Version comparison data:
--------------------------------------------------

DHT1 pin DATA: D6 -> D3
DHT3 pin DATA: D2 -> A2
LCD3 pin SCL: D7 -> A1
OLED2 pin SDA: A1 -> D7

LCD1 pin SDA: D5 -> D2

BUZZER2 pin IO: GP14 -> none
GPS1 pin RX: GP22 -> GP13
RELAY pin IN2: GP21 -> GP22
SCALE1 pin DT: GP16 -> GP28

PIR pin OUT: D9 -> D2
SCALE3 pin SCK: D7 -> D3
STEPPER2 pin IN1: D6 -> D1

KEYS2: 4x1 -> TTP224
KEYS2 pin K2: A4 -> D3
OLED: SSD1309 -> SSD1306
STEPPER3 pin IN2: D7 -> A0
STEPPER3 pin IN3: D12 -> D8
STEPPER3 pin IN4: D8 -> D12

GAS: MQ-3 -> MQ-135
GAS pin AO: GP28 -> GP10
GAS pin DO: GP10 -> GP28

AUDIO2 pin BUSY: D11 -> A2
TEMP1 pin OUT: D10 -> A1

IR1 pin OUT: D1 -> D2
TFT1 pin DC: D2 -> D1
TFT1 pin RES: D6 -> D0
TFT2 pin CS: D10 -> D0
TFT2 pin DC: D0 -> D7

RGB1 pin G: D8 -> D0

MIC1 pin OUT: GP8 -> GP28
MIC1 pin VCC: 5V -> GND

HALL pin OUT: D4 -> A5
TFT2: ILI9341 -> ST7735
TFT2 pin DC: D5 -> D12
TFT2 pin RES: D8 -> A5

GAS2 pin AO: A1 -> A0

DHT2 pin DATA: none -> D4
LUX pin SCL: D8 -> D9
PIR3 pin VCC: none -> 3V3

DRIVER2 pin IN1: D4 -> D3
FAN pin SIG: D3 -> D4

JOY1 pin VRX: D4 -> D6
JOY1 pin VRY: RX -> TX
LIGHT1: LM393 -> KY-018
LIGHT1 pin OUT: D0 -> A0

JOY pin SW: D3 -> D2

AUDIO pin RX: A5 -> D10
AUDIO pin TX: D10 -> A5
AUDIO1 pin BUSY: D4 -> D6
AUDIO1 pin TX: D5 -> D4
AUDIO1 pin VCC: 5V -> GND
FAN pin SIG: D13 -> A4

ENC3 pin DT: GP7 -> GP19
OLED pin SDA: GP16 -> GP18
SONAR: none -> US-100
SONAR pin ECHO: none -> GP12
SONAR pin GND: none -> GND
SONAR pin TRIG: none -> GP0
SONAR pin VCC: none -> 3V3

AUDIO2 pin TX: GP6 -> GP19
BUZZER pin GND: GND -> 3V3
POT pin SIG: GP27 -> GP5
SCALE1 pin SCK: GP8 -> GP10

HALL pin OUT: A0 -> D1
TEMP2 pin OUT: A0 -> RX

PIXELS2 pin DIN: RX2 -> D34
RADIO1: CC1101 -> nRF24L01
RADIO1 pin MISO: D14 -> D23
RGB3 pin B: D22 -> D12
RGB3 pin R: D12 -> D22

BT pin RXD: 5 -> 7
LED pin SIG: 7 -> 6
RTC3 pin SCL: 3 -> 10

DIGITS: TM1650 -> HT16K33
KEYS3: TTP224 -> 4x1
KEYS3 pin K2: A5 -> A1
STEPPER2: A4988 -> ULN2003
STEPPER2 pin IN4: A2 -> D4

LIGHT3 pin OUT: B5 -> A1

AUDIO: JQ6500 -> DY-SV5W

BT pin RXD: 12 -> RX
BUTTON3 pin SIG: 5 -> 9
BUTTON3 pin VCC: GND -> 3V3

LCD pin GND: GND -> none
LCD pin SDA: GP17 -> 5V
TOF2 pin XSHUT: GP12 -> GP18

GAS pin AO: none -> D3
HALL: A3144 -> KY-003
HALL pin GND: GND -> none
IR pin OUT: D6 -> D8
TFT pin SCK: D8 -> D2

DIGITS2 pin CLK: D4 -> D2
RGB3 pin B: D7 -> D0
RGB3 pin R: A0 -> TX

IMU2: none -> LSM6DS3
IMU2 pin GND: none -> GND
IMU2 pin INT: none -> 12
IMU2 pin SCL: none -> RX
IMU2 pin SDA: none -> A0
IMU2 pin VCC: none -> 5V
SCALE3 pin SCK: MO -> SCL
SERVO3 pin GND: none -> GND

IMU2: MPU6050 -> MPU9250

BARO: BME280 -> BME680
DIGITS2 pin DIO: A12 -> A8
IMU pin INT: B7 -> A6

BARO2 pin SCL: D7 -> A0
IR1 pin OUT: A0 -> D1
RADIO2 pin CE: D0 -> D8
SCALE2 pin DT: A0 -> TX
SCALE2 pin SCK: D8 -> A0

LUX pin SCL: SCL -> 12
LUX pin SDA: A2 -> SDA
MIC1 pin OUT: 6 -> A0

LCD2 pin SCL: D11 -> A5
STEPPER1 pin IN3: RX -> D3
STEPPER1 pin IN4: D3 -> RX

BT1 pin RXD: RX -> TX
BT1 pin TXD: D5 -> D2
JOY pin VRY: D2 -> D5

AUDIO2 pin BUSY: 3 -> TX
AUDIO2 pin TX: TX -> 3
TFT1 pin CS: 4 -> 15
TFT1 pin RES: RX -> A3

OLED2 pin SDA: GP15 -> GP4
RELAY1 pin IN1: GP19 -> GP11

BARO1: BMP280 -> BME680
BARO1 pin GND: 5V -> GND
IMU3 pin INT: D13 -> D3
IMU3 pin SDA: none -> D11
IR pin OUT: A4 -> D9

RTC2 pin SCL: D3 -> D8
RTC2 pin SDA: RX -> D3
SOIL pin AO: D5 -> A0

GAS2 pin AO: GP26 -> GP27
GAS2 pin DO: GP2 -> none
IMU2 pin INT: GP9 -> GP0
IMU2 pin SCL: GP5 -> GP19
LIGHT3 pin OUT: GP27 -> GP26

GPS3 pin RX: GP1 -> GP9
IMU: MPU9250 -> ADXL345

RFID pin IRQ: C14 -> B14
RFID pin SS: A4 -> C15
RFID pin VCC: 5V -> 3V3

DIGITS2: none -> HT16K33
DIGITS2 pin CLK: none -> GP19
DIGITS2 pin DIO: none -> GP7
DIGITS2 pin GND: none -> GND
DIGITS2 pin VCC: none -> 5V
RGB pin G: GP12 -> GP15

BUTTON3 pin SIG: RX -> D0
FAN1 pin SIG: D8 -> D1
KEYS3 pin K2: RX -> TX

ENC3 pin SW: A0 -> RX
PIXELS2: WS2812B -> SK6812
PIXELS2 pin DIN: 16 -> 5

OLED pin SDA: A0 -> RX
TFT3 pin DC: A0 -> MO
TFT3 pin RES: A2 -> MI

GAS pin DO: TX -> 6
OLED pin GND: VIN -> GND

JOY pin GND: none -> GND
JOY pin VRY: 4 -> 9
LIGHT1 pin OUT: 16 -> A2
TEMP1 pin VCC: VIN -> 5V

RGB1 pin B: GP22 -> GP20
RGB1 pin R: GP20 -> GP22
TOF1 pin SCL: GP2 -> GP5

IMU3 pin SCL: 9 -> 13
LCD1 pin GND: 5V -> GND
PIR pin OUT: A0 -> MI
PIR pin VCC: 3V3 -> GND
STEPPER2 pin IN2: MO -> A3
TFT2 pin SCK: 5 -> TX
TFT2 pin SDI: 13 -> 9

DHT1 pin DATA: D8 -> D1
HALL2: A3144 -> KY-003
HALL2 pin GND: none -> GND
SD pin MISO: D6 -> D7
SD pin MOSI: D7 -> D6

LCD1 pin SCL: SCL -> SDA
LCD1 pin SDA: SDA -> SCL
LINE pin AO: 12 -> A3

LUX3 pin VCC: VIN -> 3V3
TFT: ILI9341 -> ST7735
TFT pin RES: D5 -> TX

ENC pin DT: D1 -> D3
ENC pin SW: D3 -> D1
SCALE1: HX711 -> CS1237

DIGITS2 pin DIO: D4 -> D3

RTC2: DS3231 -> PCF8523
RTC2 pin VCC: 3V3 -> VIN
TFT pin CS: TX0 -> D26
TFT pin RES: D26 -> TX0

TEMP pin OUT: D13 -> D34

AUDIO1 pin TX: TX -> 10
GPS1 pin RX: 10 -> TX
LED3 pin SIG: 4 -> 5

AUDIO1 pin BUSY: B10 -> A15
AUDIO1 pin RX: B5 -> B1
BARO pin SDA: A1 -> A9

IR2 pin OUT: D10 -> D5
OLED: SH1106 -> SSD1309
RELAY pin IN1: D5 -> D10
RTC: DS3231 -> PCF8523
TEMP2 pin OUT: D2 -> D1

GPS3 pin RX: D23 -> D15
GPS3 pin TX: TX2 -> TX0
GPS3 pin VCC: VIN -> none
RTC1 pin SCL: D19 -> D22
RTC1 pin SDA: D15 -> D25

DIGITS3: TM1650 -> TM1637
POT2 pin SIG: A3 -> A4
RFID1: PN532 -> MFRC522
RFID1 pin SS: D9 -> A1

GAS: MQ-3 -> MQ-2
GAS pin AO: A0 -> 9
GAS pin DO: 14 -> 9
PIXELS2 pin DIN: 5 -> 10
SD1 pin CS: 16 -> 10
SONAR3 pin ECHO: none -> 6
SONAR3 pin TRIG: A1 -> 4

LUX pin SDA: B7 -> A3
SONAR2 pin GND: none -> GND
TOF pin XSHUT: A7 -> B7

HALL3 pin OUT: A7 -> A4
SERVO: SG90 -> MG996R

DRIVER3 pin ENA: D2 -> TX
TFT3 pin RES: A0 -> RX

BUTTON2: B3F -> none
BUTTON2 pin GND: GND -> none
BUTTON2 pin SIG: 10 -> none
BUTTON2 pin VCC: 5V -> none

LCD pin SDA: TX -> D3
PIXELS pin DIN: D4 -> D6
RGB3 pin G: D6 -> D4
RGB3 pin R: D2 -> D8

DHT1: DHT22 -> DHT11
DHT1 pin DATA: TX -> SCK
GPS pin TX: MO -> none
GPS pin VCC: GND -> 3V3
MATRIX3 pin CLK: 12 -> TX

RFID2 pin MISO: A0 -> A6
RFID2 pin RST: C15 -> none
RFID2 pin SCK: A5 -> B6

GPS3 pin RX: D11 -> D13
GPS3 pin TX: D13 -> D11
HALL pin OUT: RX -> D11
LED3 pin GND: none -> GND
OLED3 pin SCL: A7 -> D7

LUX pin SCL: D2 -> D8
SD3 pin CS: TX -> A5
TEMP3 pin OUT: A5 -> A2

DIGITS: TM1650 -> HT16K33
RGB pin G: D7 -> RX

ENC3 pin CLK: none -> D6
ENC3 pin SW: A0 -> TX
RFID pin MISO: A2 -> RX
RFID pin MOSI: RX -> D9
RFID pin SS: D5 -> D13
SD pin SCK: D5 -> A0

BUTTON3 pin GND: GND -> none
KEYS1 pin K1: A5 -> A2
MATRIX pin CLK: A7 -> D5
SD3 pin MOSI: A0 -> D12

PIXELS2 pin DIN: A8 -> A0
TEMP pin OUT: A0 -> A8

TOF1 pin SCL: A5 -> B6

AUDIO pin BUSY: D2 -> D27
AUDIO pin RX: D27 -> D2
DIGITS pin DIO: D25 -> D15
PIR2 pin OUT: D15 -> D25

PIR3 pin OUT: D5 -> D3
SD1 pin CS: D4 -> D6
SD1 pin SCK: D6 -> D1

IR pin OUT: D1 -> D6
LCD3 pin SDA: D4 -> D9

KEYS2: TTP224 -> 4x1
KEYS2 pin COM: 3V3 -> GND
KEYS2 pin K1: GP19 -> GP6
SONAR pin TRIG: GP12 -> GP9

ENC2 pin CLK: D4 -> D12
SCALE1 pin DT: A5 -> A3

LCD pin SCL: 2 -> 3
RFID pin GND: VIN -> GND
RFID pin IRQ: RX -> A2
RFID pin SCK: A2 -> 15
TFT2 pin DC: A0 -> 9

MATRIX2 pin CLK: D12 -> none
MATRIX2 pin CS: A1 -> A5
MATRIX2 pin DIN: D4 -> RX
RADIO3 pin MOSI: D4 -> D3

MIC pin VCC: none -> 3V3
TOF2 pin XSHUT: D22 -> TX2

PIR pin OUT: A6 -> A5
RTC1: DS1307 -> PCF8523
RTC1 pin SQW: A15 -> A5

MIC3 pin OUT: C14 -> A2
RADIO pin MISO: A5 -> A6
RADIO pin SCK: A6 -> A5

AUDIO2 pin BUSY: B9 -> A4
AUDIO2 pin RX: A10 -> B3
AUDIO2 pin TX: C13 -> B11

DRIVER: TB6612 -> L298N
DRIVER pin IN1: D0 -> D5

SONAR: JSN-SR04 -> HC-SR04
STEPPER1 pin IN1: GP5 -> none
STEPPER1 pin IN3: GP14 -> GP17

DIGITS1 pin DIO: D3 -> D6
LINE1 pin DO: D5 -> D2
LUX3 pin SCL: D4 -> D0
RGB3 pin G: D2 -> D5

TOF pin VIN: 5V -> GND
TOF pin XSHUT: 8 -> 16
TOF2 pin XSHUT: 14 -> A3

--------------------------------------------------

§ **Exercise**
Look above for the line with "BT1 pin RXD: RX -> TX" and the line with "IMU3 pin SDA: none -> D11". Retype those two lines and every line between them exactly, adding nothing.

§ **Response below**
BT1 pin RXD: RX -> TX
BT1 pin TXD: D5 -> D2
JOY pin VRY: D2 -> D5

AUDIO2 pin BUSY: 3 -> TX
AUDIO2 pin TX: TX -> 3
TFT1 pin CS: 4 -> 15
TFT1 pin RES: RX -> A3

OLED2 pin SDA: GP15 -> GP4
RELAY1 pin IN1: GP19 -> GP11

BARO1: BMP280 -> BME680
BARO1 pin GND: 5V -> GND
IMU3 pin INT: D13 -> D3
IMU3 pin SDA: none -> D11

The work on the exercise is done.